◆ Problem to work on: From the line containing "green trophy: 3 -> 2" onward, retype each line of the entries below exactly, last line included.

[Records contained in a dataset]
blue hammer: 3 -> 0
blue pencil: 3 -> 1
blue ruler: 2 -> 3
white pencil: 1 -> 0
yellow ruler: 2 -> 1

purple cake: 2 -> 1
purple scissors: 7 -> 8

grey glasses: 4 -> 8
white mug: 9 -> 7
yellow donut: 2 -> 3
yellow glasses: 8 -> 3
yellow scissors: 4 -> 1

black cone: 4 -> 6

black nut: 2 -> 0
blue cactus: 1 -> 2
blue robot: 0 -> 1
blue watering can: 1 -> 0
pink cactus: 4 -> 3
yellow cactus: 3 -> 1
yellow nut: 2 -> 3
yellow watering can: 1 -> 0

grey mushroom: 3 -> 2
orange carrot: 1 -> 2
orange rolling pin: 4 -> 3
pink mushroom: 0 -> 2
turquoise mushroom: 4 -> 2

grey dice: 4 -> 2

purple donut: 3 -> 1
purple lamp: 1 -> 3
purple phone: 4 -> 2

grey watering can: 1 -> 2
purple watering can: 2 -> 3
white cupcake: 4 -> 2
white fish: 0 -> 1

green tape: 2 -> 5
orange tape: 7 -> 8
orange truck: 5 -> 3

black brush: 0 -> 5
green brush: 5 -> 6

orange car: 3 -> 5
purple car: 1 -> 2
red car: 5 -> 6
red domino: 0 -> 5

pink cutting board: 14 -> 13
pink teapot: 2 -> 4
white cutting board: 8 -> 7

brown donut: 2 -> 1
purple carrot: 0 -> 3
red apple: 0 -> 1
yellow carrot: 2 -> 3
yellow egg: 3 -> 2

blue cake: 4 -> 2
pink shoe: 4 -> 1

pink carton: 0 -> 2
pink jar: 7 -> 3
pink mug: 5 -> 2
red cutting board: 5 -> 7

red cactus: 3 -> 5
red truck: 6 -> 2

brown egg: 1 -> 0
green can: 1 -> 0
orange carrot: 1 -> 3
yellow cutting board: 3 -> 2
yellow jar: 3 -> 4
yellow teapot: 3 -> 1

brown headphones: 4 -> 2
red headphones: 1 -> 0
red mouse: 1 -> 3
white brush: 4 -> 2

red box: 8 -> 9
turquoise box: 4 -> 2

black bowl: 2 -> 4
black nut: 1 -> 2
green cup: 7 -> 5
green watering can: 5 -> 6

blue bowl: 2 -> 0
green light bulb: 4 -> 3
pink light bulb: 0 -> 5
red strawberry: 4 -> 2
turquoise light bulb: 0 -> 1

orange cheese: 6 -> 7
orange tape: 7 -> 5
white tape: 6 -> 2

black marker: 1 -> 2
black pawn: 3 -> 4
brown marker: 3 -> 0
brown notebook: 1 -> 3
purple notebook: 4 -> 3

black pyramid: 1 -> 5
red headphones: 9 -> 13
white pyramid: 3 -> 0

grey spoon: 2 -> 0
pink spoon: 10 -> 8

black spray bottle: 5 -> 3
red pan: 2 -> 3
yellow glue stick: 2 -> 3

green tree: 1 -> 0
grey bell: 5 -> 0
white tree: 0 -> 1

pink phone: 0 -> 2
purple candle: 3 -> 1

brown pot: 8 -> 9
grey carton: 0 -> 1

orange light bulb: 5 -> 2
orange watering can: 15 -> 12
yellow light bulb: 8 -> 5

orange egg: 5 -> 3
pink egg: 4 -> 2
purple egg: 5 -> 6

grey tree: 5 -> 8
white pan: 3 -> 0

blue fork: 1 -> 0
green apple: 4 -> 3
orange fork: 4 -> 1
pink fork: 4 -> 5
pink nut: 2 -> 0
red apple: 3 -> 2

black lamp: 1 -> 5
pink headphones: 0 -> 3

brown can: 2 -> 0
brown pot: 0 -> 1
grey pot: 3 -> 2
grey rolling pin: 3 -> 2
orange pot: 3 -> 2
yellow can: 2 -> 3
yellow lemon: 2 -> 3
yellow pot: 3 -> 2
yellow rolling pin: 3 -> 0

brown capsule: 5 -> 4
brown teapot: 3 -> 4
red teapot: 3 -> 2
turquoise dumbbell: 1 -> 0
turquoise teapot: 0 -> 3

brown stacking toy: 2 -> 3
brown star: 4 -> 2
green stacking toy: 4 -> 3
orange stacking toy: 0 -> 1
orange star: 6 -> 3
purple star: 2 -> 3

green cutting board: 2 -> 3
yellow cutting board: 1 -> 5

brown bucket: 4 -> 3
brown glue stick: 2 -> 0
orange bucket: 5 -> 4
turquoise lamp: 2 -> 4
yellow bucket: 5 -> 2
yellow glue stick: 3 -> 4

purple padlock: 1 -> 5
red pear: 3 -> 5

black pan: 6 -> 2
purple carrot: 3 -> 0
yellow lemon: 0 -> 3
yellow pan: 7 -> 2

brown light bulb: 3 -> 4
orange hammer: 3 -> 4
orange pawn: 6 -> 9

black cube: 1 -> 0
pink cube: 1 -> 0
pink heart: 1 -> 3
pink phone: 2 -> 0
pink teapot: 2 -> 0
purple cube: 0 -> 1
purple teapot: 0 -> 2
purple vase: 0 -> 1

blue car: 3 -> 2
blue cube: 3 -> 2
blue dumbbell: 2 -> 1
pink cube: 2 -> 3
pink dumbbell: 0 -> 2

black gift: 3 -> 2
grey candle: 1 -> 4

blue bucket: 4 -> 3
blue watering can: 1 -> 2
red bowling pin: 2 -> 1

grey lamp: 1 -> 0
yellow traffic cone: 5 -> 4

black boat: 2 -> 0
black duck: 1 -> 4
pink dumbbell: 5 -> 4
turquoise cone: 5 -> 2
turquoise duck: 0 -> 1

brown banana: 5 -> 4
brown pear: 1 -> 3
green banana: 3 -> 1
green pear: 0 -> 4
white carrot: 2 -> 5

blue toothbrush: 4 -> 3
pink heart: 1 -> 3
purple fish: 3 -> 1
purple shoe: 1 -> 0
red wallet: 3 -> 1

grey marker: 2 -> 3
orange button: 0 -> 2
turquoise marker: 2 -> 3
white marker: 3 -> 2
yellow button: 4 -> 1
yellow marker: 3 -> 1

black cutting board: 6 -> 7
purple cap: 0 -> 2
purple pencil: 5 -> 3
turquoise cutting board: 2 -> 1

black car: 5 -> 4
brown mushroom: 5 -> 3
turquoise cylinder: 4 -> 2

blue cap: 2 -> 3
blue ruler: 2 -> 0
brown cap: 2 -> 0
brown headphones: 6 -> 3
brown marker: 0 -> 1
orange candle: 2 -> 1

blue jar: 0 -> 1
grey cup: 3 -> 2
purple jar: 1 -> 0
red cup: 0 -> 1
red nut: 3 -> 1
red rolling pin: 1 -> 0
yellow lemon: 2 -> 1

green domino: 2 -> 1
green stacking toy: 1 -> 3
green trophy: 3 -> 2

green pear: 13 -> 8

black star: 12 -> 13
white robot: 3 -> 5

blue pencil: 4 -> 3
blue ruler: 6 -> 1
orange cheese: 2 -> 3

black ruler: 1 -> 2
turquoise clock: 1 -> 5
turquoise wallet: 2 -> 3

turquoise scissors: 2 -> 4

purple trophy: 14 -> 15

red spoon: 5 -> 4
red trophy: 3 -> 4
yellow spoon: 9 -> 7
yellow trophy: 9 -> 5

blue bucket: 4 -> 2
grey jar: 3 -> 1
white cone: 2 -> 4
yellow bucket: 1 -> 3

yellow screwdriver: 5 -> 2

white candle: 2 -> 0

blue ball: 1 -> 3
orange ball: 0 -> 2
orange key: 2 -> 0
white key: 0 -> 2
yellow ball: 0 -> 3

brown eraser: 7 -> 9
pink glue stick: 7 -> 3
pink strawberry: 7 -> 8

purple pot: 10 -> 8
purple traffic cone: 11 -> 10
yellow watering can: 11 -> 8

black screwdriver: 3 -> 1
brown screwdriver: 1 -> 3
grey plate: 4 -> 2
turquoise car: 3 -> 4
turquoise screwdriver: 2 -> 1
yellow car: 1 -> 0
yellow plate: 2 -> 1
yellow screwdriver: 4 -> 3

◆ Your solution:
green trophy: 3 -> 2

green pear: 13 -> 8

black star: 12 -> 13
white robot: 3 -> 5

blue pencil: 4 -> 3
blue ruler: 6 -> 1
orange cheese: 2 -> 3

black ruler: 1 -> 2
turquoise clock: 1 -> 5
turquoise wallet: 2 -> 3

turquoise scissors: 2 -> 4

purple trophy: 14 -> 15

red spoon: 5 -> 4
red trophy: 3 -> 4
yellow spoon: 9 -> 7
yellow trophy: 9 -> 5

blue bucket: 4 -> 2
grey jar: 3 -> 1
white cone: 2 -> 4
yellow bucket: 1 -> 3

yellow screwdriver: 5 -> 2

white candle: 2 -> 0

blue ball: 1 -> 3
orange ball: 0 -> 2
orange key: 2 -> 0
white key: 0 -> 2
yellow ball: 0 -> 3

brown eraser: 7 -> 9
pink glue stick: 7 -> 3
pink strawberry: 7 -> 8

purple pot: 10 -> 8
purple traffic cone: 11 -> 10
yellow watering can: 11 -> 8

black screwdriver: 3 -> 1
brown screwdriver: 1 -> 3
grey plate: 4 -> 2
turquoise car: 3 -> 4
turquoise screwdriver: 2 -> 1
yellow car: 1 -> 0
yellow plate: 2 -> 1
yellow screwdriver: 4 -> 3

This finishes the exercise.